--- START ---

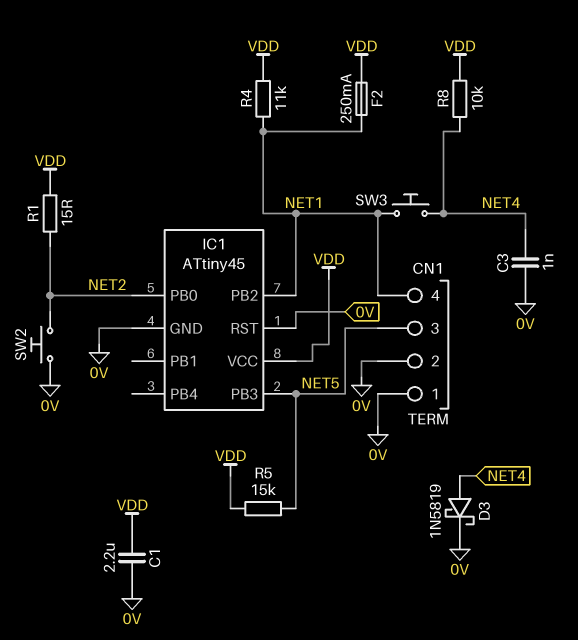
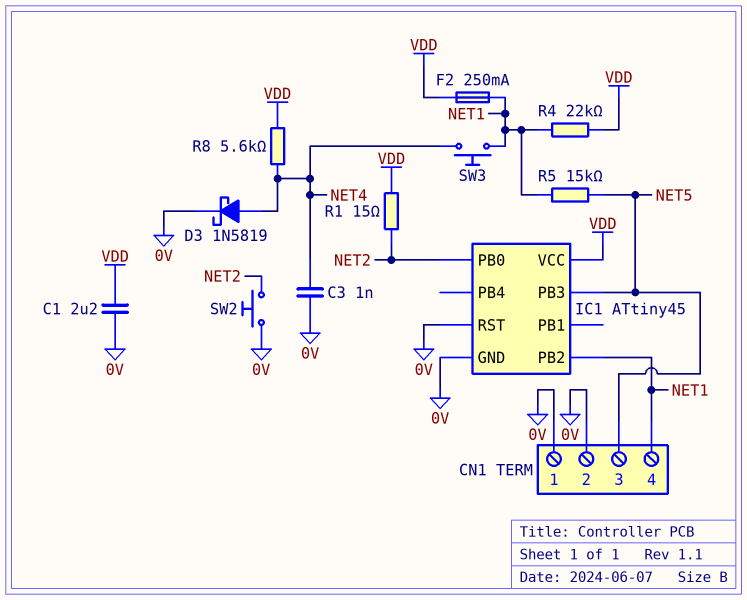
R4: 11k (NET1, VDD) -> 22k (NET1, VDD)
R5: 15k (NET5, VDD) -> 15k (NET1, NET5)
R8: 10k (NET4, VDD) -> 5.6k (NET4, VDD)

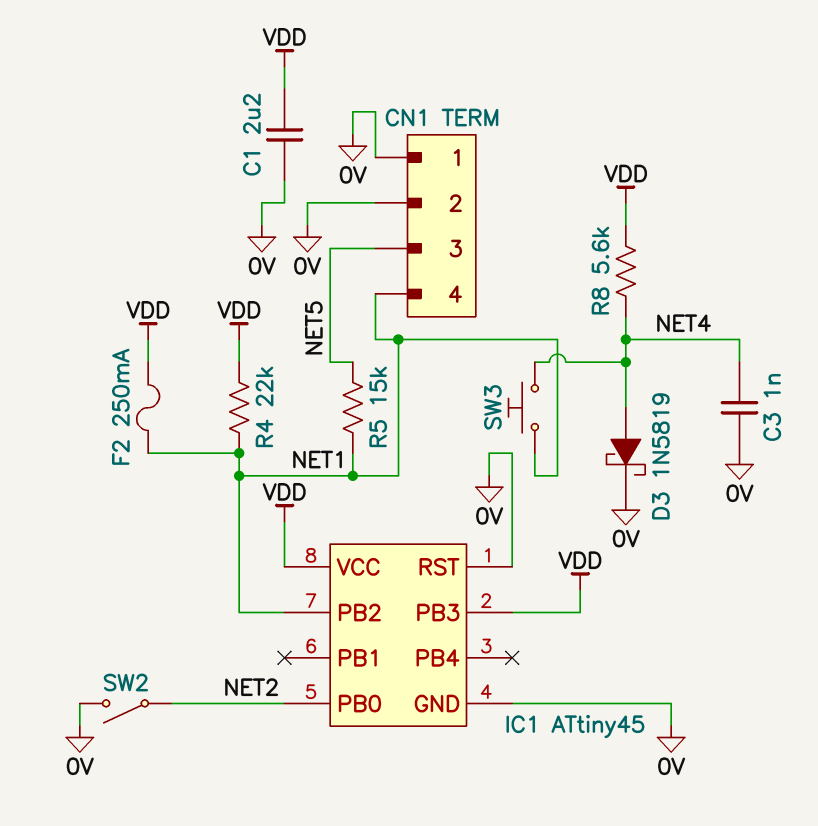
IC1 pin PB3: NET5 -> VDD
R1: 15 (NET2, VDD) -> none
SW2: button (0V, NET2) -> switch (0V, NET2)

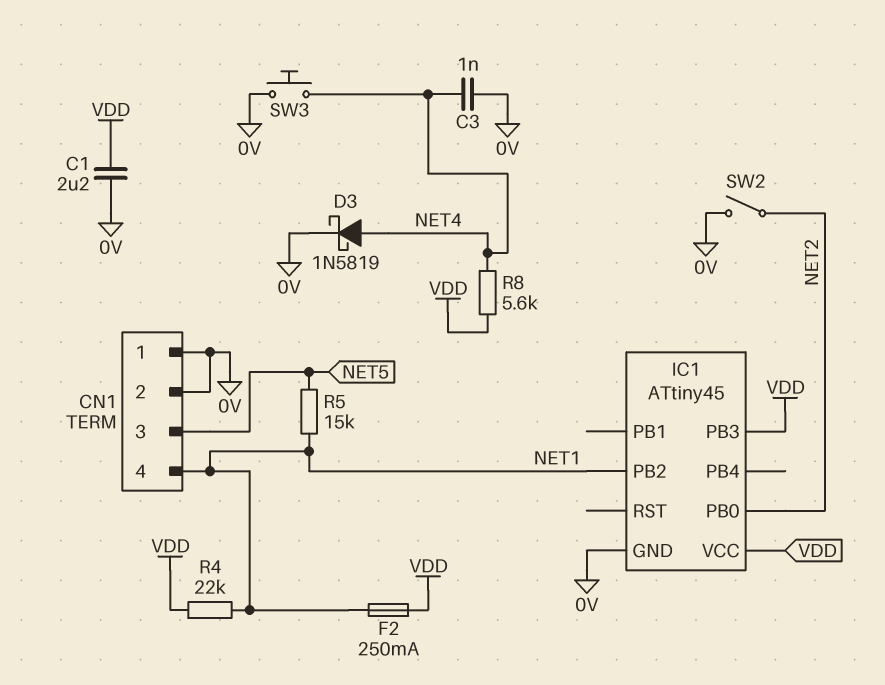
IC1 pin RST: 0V -> none
SW3: button (NET1, NET4) -> button (0V, NET4)

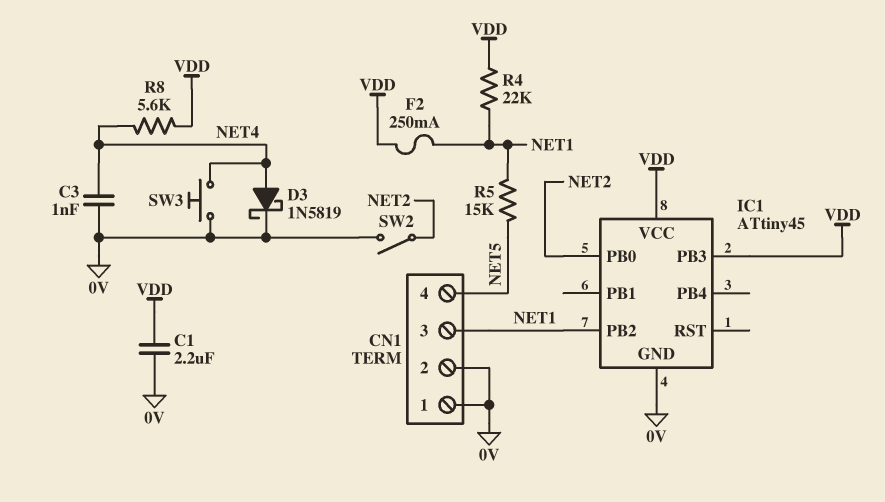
CN1 pin 3: NET5 -> NET1
CN1 pin 4: NET1 -> NET5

--- END ---

Your task. Within the entries, find all lines holding "none" and copy each one.

Exercise answer.
R1: 15 (NET2, VDD) -> none
IC1 pin RST: 0V -> none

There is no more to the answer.